THE DATA Start Marker
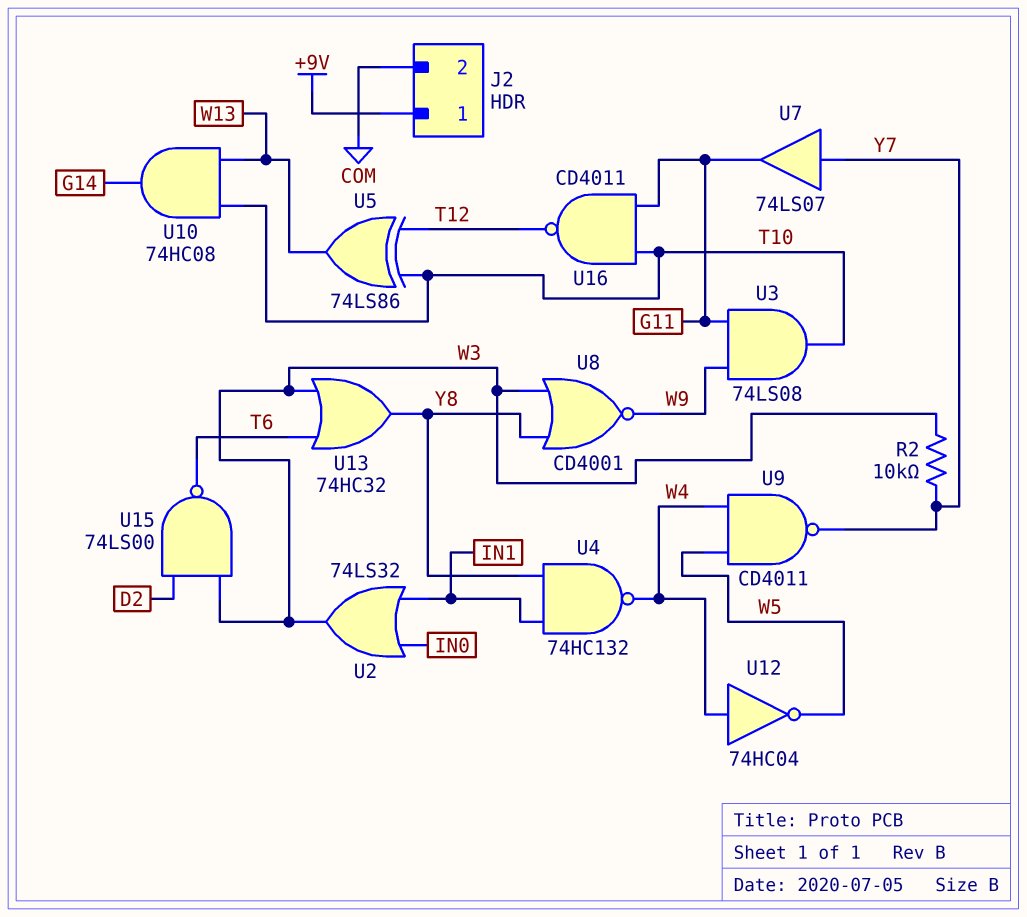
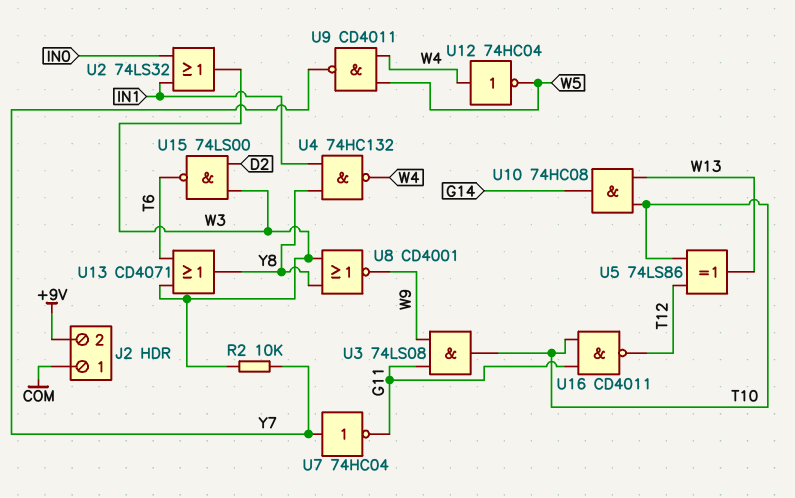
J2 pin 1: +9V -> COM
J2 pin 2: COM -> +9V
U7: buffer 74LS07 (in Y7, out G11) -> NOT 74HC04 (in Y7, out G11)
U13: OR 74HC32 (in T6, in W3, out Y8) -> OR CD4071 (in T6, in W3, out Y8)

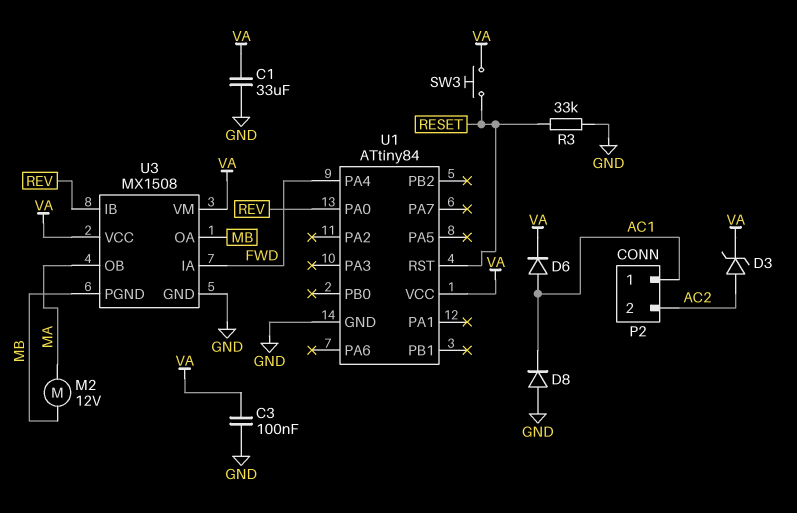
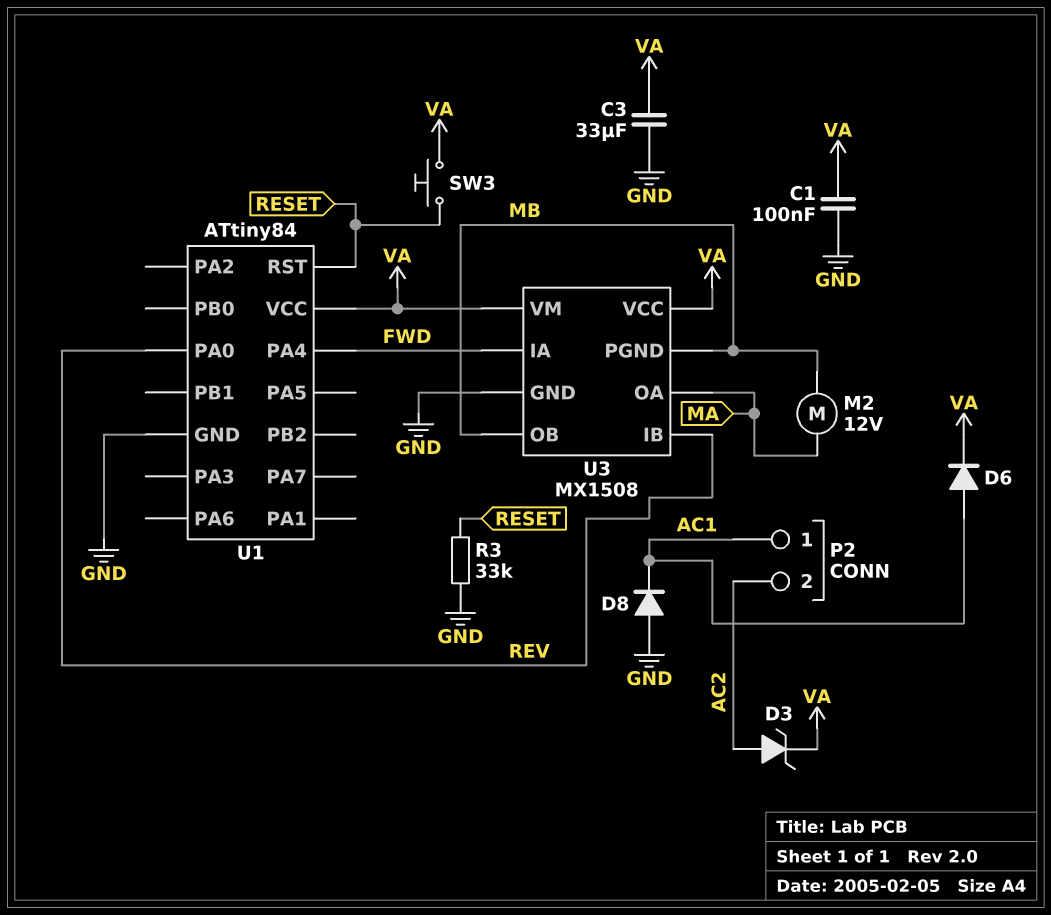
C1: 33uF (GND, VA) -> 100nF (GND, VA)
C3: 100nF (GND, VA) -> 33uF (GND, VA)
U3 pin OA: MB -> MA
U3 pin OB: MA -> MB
THE DATA End Marker
THE DATA Start Marker
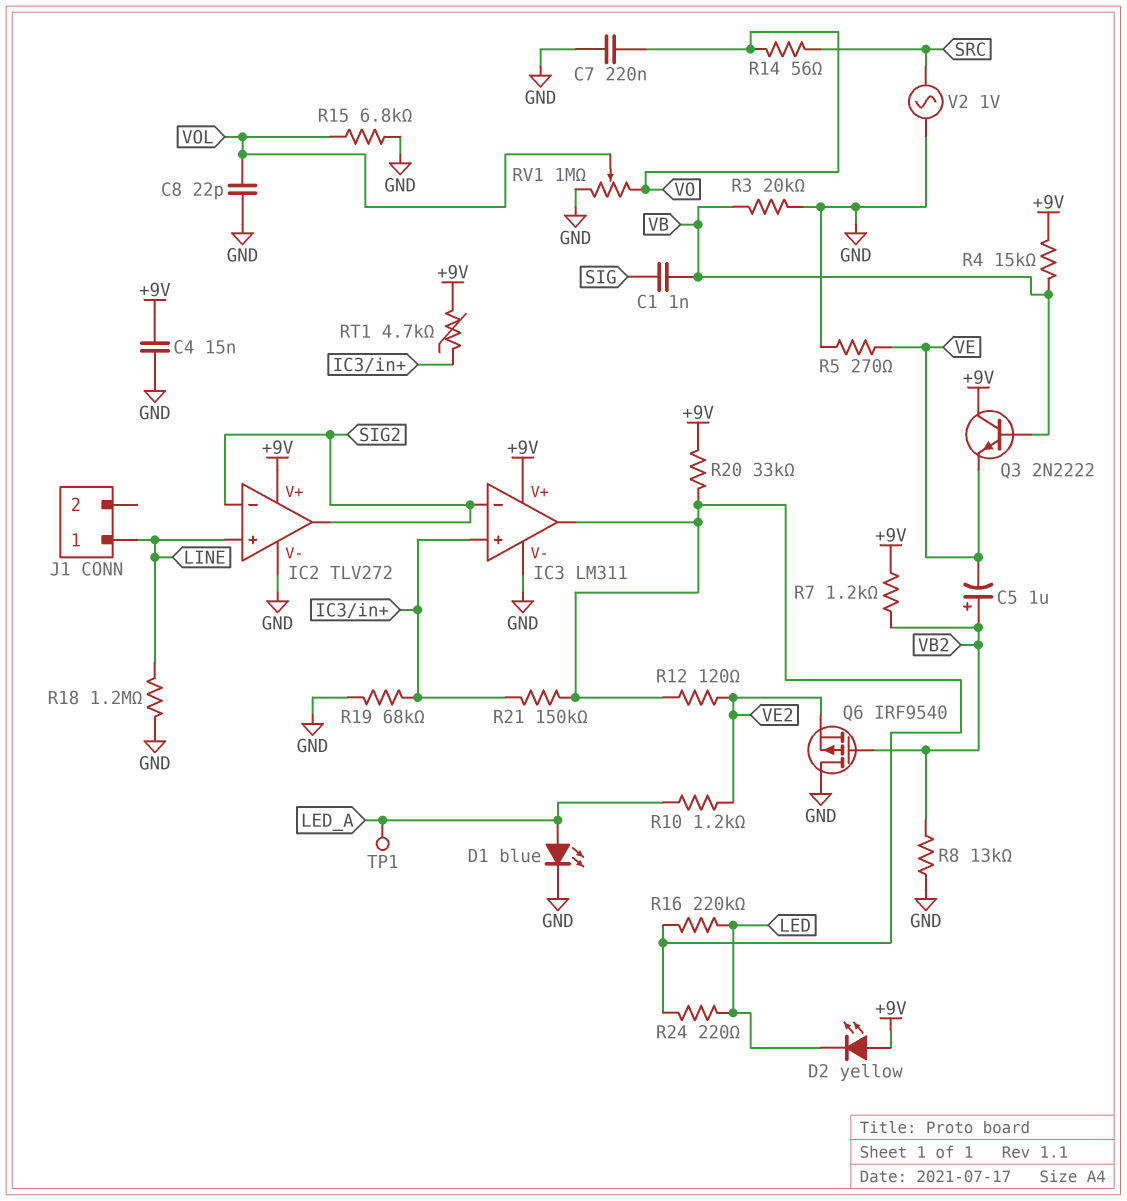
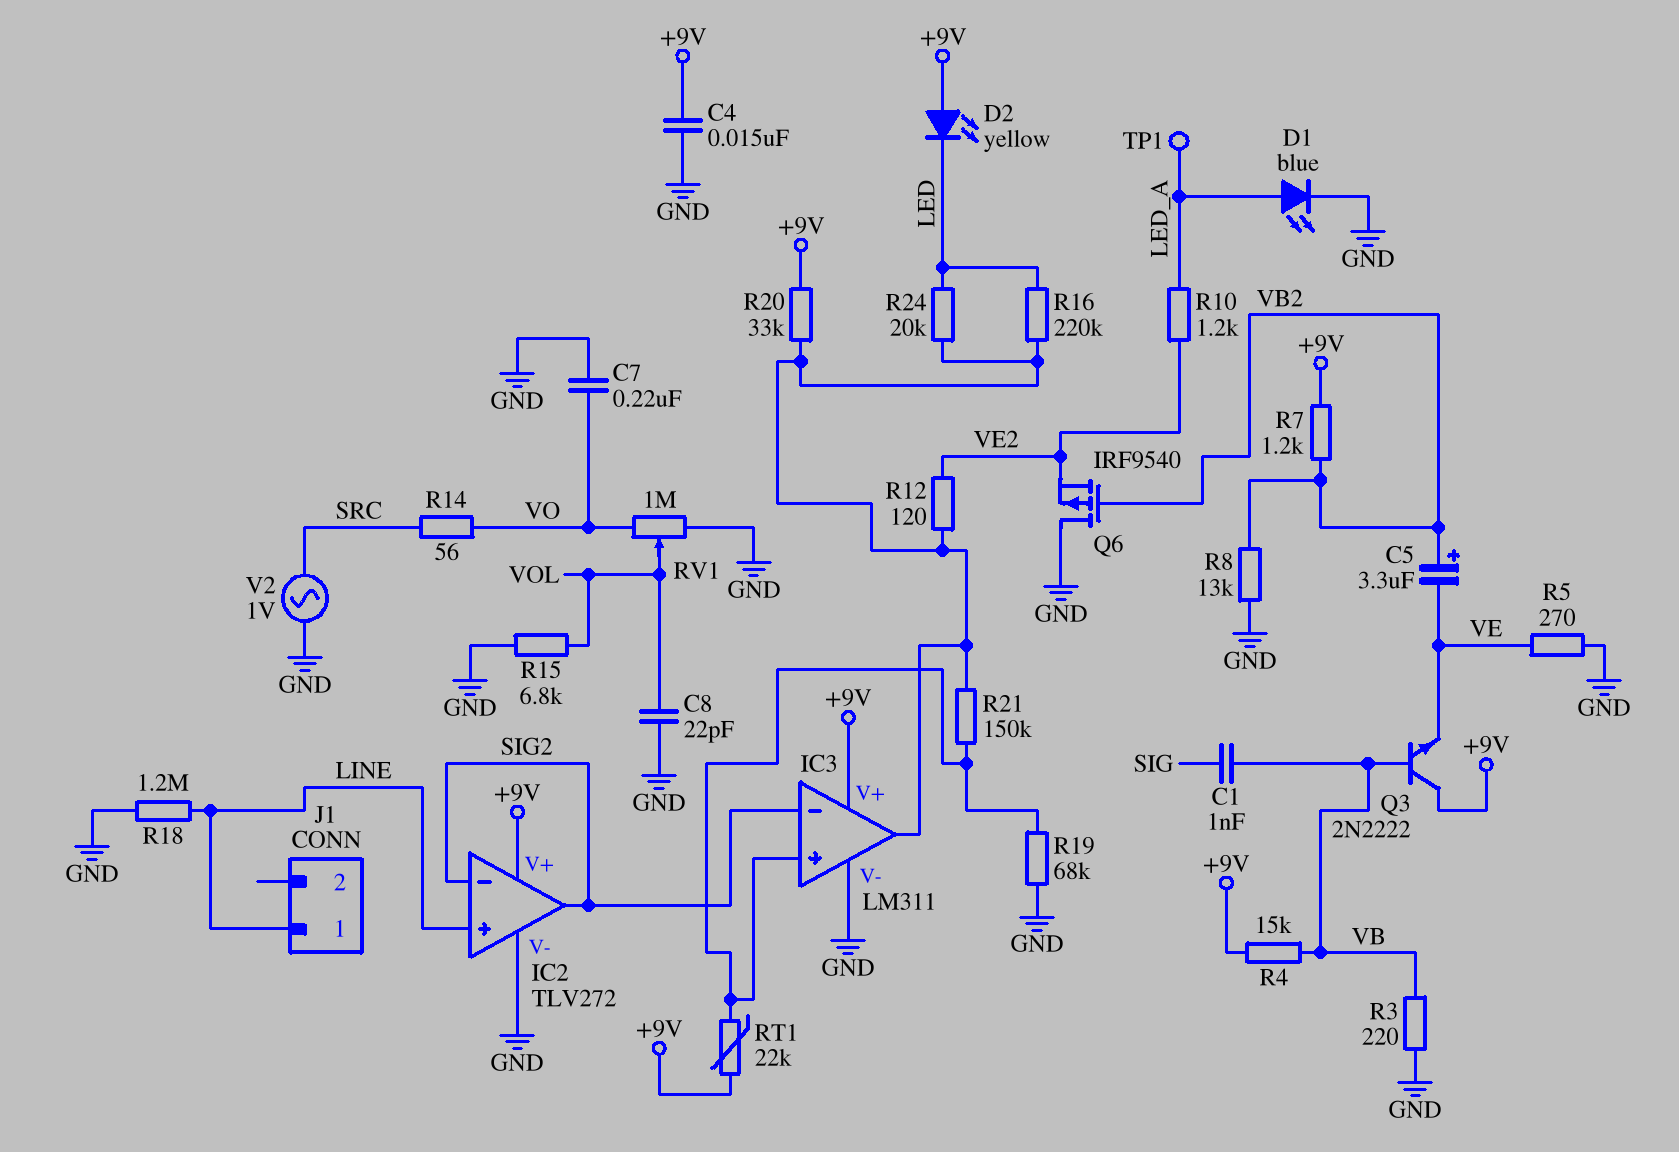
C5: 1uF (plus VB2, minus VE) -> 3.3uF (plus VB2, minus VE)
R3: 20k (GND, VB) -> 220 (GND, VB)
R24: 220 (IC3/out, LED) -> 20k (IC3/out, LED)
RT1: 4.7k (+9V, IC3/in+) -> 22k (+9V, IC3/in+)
THE DATA End Marker
THE DATA Start Marker
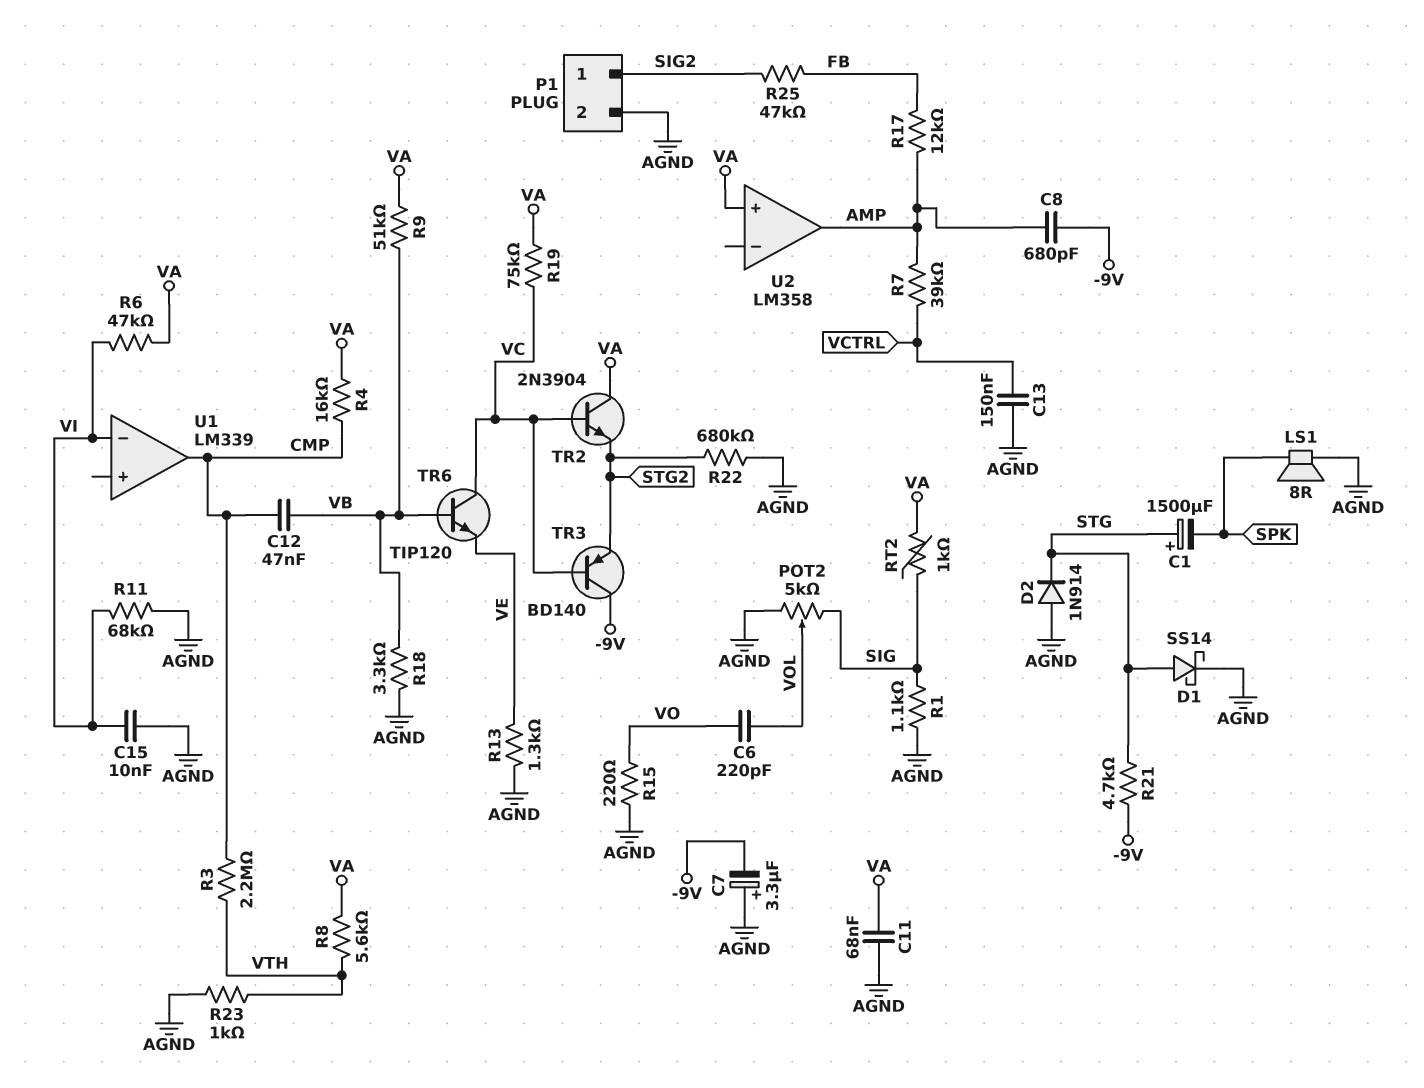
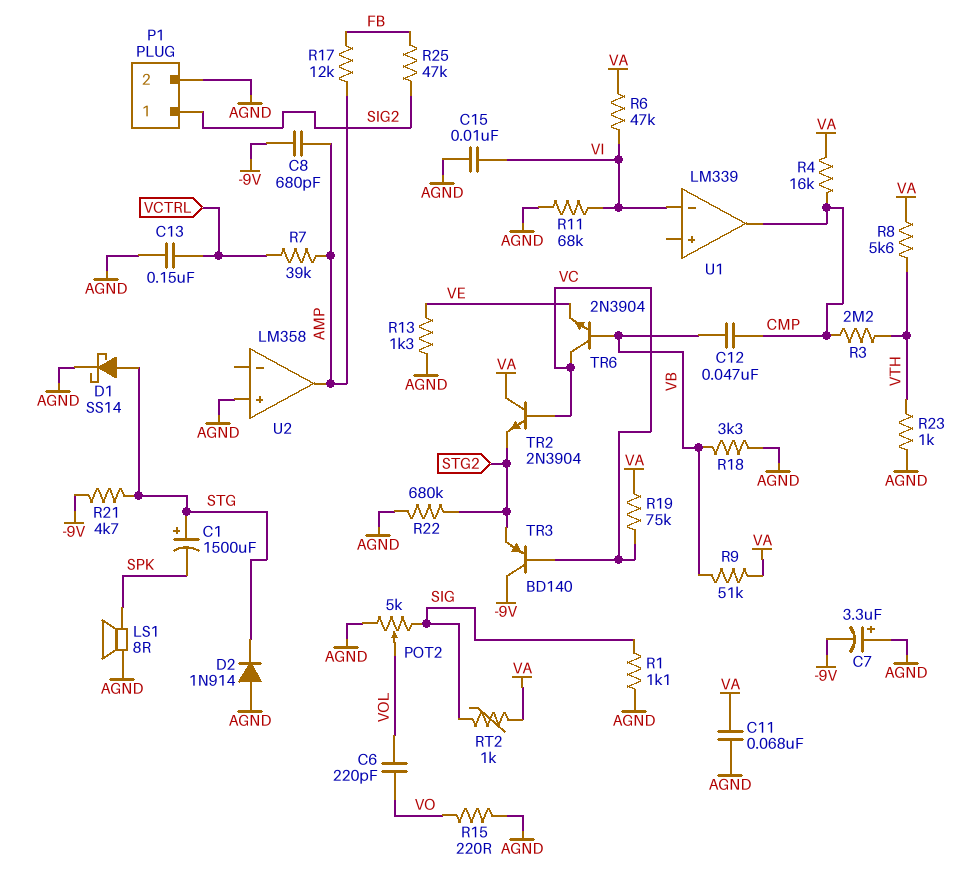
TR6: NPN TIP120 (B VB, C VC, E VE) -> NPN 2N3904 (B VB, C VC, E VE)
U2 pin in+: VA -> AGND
THE DATA End Marker
In the listing above, find the line containing "C3: 100nF (GND, VA) -> 33uF (GND, VA)" and the line containing "U3 pin OB: MA -> MB", then repeat those two lines and everything between them exactly.

C3: 100nF (GND, VA) -> 33uF (GND, VA)
U3 pin OA: MB -> MA
U3 pin OB: MA -> MB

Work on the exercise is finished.